◆ AIM OF THE TASK:
Rewrite the lines below as a Markdown table with the columns "Row" and "Text", numbering each line in order and leaving out blank lines.

◆ SUPPLIED DATA:
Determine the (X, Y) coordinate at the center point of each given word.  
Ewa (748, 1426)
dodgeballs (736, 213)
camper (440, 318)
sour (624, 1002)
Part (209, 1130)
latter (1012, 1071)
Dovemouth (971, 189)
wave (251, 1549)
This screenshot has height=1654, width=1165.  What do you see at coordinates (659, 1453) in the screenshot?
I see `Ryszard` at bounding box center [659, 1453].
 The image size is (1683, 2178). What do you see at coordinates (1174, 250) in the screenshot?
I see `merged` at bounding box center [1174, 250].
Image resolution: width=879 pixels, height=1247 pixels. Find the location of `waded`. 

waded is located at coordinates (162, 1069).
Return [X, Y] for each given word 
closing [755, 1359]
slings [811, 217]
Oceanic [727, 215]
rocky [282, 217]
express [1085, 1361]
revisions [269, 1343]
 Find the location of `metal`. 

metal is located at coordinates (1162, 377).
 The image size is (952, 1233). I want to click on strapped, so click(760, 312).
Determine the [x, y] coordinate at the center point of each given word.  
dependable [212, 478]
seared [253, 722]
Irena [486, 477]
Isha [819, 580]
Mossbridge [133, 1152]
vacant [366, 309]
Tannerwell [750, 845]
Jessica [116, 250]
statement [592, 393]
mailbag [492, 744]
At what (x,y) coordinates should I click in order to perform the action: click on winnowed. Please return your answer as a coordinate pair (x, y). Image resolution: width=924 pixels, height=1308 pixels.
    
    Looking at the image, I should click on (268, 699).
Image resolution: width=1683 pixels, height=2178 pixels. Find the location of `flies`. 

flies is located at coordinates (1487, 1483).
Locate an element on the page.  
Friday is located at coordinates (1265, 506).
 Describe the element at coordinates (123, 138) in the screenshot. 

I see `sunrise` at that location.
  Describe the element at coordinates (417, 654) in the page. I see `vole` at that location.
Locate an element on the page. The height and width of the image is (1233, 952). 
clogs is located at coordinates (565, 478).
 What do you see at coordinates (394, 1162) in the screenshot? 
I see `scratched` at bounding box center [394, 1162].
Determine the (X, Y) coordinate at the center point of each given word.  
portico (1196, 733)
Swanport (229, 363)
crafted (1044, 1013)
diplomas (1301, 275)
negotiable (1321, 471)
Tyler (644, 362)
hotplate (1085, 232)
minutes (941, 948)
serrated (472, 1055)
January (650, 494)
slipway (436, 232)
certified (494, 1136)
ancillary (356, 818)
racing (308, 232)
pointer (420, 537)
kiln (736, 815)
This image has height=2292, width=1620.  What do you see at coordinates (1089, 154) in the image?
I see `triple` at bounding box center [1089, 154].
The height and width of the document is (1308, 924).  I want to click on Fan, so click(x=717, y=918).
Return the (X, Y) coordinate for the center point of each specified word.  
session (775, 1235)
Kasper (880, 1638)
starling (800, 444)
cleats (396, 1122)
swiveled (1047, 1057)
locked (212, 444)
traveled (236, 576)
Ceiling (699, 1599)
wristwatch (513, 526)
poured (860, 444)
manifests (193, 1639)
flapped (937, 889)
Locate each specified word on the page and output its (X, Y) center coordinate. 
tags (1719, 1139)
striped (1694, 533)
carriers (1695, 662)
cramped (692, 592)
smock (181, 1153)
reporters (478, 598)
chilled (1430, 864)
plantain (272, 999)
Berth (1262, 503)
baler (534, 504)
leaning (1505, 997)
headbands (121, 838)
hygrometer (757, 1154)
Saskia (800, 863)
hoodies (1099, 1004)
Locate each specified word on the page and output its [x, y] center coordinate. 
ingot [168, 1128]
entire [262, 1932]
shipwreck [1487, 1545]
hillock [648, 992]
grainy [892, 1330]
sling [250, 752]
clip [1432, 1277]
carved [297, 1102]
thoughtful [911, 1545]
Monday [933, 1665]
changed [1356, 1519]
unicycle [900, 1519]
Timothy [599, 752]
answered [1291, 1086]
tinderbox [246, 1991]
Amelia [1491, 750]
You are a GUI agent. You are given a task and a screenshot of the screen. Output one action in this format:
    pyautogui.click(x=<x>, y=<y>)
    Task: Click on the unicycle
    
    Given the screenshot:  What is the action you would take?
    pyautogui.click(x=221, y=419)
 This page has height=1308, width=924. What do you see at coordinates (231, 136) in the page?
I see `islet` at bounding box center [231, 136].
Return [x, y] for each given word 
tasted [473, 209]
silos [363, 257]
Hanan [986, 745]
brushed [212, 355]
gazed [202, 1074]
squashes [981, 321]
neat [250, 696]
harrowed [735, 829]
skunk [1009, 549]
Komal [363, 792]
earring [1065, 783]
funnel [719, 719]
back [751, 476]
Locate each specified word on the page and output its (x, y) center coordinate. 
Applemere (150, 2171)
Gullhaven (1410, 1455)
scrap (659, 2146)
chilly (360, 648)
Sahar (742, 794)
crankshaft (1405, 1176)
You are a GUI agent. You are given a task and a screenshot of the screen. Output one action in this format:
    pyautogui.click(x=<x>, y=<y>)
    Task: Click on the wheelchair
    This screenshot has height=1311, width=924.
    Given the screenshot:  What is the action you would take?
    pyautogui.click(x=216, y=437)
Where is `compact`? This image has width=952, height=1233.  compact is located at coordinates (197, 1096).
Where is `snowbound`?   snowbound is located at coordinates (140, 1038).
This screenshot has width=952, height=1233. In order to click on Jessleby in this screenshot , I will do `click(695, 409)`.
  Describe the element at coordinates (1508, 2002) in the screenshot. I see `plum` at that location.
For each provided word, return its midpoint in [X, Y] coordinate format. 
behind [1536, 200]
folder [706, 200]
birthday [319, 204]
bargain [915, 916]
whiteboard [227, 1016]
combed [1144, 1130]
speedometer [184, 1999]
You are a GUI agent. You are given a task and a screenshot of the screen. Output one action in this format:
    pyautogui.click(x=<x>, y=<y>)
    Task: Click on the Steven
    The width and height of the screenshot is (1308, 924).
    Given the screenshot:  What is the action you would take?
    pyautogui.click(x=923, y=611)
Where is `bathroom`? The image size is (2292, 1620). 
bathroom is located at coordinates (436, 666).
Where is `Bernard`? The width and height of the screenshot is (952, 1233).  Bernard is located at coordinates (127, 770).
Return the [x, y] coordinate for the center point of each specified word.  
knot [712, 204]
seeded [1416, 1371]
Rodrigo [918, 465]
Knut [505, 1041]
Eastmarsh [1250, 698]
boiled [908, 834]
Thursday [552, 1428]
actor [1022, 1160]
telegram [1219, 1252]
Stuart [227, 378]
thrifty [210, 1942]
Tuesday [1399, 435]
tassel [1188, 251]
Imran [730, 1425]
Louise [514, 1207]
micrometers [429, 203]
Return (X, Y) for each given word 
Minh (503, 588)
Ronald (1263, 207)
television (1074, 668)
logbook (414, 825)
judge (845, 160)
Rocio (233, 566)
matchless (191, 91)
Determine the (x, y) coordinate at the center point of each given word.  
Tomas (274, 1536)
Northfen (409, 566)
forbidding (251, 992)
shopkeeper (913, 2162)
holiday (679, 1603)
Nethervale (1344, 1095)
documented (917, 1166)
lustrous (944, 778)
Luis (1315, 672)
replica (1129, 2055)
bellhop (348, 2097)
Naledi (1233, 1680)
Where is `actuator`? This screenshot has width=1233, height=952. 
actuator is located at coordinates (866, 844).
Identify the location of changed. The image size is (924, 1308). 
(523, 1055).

◆ WRITTEN ANSWER:
| Row | Text |
|---|---|
| 1 | Determine the (X, Y) coordinate at the center point of each given word.   |
| 2 | Ewa (748, 1426) |
| 3 | dodgeballs (736, 213) |
| 4 | camper (440, 318) |
| 5 | sour (624, 1002) |
| 6 | Part (209, 1130) |
| 7 | latter (1012, 1071) |
| 8 | Dovemouth (971, 189) |
| 9 | wave (251, 1549) |
| 10 | This screenshot has height=1654, width=1165.  What do you see at coordinates (659, 1453) in the screenshot? |
| 11 | I see `Ryszard` at bounding box center [659, 1453]. |
| 12 |  The image size is (1683, 2178). What do you see at coordinates (1174, 250) in the screenshot? |
| 13 | I see `merged` at bounding box center [1174, 250]. |
| 14 | Image resolution: width=879 pixels, height=1247 pixels. Find the location of `waded`.  |
| 15 | waded is located at coordinates (162, 1069). |
| 16 | Return [X, Y] for each given word  |
| 17 | closing [755, 1359] |
| 18 | slings [811, 217] |
| 19 | Oceanic [727, 215] |
| 20 | rocky [282, 217] |
| 21 | express [1085, 1361] |
| 22 | revisions [269, 1343] |
| 23 |  Find the location of `metal`.  |
| 24 | metal is located at coordinates (1162, 377). |
| 25 |  The image size is (952, 1233). I want to click on strapped, so click(760, 312). |
| 26 | Determine the [x, y] coordinate at the center point of each given word.   |
| 27 | dependable [212, 478] |
| 28 | seared [253, 722] |
| 29 | Irena [486, 477] |
| 30 | Isha [819, 580] |
| 31 | Mossbridge [133, 1152] |
| 32 | vacant [366, 309] |
| 33 | Tannerwell [750, 845] |
| 34 | Jessica [116, 250] |
| 35 | statement [592, 393] |
| 36 | mailbag [492, 744] |
| 37 | At what (x,y) coordinates should I click in order to perform the action: click on winnowed. Please return your answer as a coordinate pair (x, y). Image resolution: width=924 pixels, height=1308 pixels. |
| 38 |     Looking at the image, I should click on (268, 699). |
| 39 | Image resolution: width=1683 pixels, height=2178 pixels. Find the location of `flies`.  |
| 40 | flies is located at coordinates (1487, 1483). |
| 41 | Locate an element on the page.   |
| 42 | Friday is located at coordinates (1265, 506). |
| 43 |  Describe the element at coordinates (123, 138) in the screenshot.  |
| 44 | I see `sunrise` at that location. |
| 45 |   Describe the element at coordinates (417, 654) in the page. I see `vole` at that location. |
| 46 | Locate an element on the page. The height and width of the image is (1233, 952).  |
| 47 | clogs is located at coordinates (565, 478). |
| 48 |  What do you see at coordinates (394, 1162) in the screenshot?  |
| 49 | I see `scratched` at bounding box center [394, 1162]. |
| 50 | Determine the (X, Y) coordinate at the center point of each given word.   |
| 51 | portico (1196, 733) |
| 52 | Swanport (229, 363) |
| 53 | crafted (1044, 1013) |
| 54 | diplomas (1301, 275) |
| 55 | negotiable (1321, 471) |
| 56 | Tyler (644, 362) |
| 57 | hotplate (1085, 232) |
| 58 | minutes (941, 948) |
| 59 | serrated (472, 1055) |
| 60 | January (650, 494) |
| 61 | slipway (436, 232) |
| 62 | certified (494, 1136) |
| 63 | ancillary (356, 818) |
| 64 | racing (308, 232) |
| 65 | pointer (420, 537) |
| 66 | kiln (736, 815) |
| 67 | This image has height=2292, width=1620.  What do you see at coordinates (1089, 154) in the image? |
| 68 | I see `triple` at bounding box center [1089, 154]. |
| 69 | The height and width of the document is (1308, 924).  I want to click on Fan, so click(x=717, y=918). |
| 70 | Return the (X, Y) coordinate for the center point of each specified word.   |
| 71 | session (775, 1235) |
| 72 | Kasper (880, 1638) |
| 73 | starling (800, 444) |
| 74 | cleats (396, 1122) |
| 75 | swiveled (1047, 1057) |
| 76 | locked (212, 444) |
| 77 | traveled (236, 576) |
| 78 | Ceiling (699, 1599) |
| 79 | wristwatch (513, 526) |
| 80 | poured (860, 444) |
| 81 | manifests (193, 1639) |
| 82 | flapped (937, 889) |
| 83 | Locate each specified word on the page and output its (X, Y) center coordinate.  |
| 84 | tags (1719, 1139) |
| 85 | striped (1694, 533) |
| 86 | carriers (1695, 662) |
| 87 | cramped (692, 592) |
| 88 | smock (181, 1153) |
| 89 | reporters (478, 598) |
| 90 | chilled (1430, 864) |
| 91 | plantain (272, 999) |
| 92 | Berth (1262, 503) |
| 93 | baler (534, 504) |
| 94 | leaning (1505, 997) |
| 95 | headbands (121, 838) |
| 96 | hygrometer (757, 1154) |
| 97 | Saskia (800, 863) |
| 98 | hoodies (1099, 1004) |
| 99 | Locate each specified word on the page and output its [x, y] center coordinate.  |
| 100 | ingot [168, 1128] |
| 101 | entire [262, 1932] |
| 102 | shipwreck [1487, 1545] |
| 103 | hillock [648, 992] |
| 104 | grainy [892, 1330] |
| 105 | sling [250, 752] |
| 106 | clip [1432, 1277] |
| 107 | carved [297, 1102] |
| 108 | thoughtful [911, 1545] |
| 109 | Monday [933, 1665] |
| 110 | changed [1356, 1519] |
| 111 | unicycle [900, 1519] |
| 112 | Timothy [599, 752] |
| 113 | answered [1291, 1086] |
| 114 | tinderbox [246, 1991] |
| 115 | Amelia [1491, 750] |
| 116 | You are a GUI agent. You are given a task and a screenshot of the screen. Output one action in this format: |
| 117 |     pyautogui.click(x=<x>, y=<y>) |
| 118 |     Task: Click on the unicycle |
| 119 |     Given the screenshot:  What is the action you would take? |
| 120 |     pyautogui.click(x=221, y=419) |
| 121 |  This page has height=1308, width=924. What do you see at coordinates (231, 136) in the page? |
| 122 | I see `islet` at bounding box center [231, 136]. |
| 123 | Return [x, y] for each given word  |
| 124 | tasted [473, 209] |
| 125 | silos [363, 257] |
| 126 | Hanan [986, 745] |
| 127 | brushed [212, 355] |
| 128 | gazed [202, 1074] |
| 129 | squashes [981, 321] |
| 130 | neat [250, 696] |
| 131 | harrowed [735, 829] |
| 132 | skunk [1009, 549] |
| 133 | Komal [363, 792] |
| 134 | earring [1065, 783] |
| 135 | funnel [719, 719] |
| 136 | back [751, 476] |
| 137 | Locate each specified word on the page and output its (x, y) center coordinate.  |
| 138 | Applemere (150, 2171) |
| 139 | Gullhaven (1410, 1455) |
| 140 | scrap (659, 2146) |
| 141 | chilly (360, 648) |
| 142 | Sahar (742, 794) |
| 143 | crankshaft (1405, 1176) |
| 144 | You are a GUI agent. You are given a task and a screenshot of the screen. Output one action in this format: |
| 145 |     pyautogui.click(x=<x>, y=<y>) |
| 146 |     Task: Click on the wheelchair |
| 147 |     This screenshot has height=1311, width=924. |
| 148 |     Given the screenshot:  What is the action you would take? |
| 149 |     pyautogui.click(x=216, y=437) |
| 150 | Where is `compact`? This image has width=952, height=1233.  compact is located at coordinates (197, 1096). |
| 151 | Where is `snowbound`?   snowbound is located at coordinates (140, 1038). |
| 152 | This screenshot has width=952, height=1233. In order to click on Jessleby in this screenshot , I will do `click(695, 409)`. |
| 153 |   Describe the element at coordinates (1508, 2002) in the screenshot. I see `plum` at that location. |
| 154 | For each provided word, return its midpoint in [X, Y] coordinate format.  |
| 155 | behind [1536, 200] |
| 156 | folder [706, 200] |
| 157 | birthday [319, 204] |
| 158 | bargain [915, 916] |
| 159 | whiteboard [227, 1016] |
| 160 | combed [1144, 1130] |
| 161 | speedometer [184, 1999] |
| 162 | You are a GUI agent. You are given a task and a screenshot of the screen. Output one action in this format: |
| 163 |     pyautogui.click(x=<x>, y=<y>) |
| 164 |     Task: Click on the Steven |
| 165 |     The width and height of the screenshot is (1308, 924). |
| 166 |     Given the screenshot:  What is the action you would take? |
| 167 |     pyautogui.click(x=923, y=611) |
| 168 | Where is `bathroom`? The image size is (2292, 1620).  |
| 169 | bathroom is located at coordinates (436, 666). |
| 170 | Where is `Bernard`? The width and height of the screenshot is (952, 1233).  Bernard is located at coordinates (127, 770). |
| 171 | Return the [x, y] coordinate for the center point of each specified word.   |
| 172 | knot [712, 204] |
| 173 | seeded [1416, 1371] |
| 174 | Rodrigo [918, 465] |
| 175 | Knut [505, 1041] |
| 176 | Eastmarsh [1250, 698] |
| 177 | boiled [908, 834] |
| 178 | Thursday [552, 1428] |
| 179 | actor [1022, 1160] |
| 180 | telegram [1219, 1252] |
| 181 | Stuart [227, 378] |
| 182 | thrifty [210, 1942] |
| 183 | Tuesday [1399, 435] |
| 184 | tassel [1188, 251] |
| 185 | Imran [730, 1425] |
| 186 | Louise [514, 1207] |
| 187 | micrometers [429, 203] |
| 188 | Return (X, Y) for each given word  |
| 189 | Minh (503, 588) |
| 190 | Ronald (1263, 207) |
| 191 | television (1074, 668) |
| 192 | logbook (414, 825) |
| 193 | judge (845, 160) |
| 194 | Rocio (233, 566) |
| 195 | matchless (191, 91) |
| 196 | Determine the (x, y) coordinate at the center point of each given word.   |
| 197 | Tomas (274, 1536) |
| 198 | Northfen (409, 566) |
| 199 | forbidding (251, 992) |
| 200 | shopkeeper (913, 2162) |
| 201 | holiday (679, 1603) |
| 202 | Nethervale (1344, 1095) |
| 203 | documented (917, 1166) |
| 204 | lustrous (944, 778) |
| 205 | Luis (1315, 672) |
| 206 | replica (1129, 2055) |
| 207 | bellhop (348, 2097) |
| 208 | Naledi (1233, 1680) |
| 209 | Where is `actuator`? This screenshot has width=1233, height=952.  |
| 210 | actuator is located at coordinates (866, 844). |
| 211 | Identify the location of changed. The image size is (924, 1308).  |
| 212 | (523, 1055). |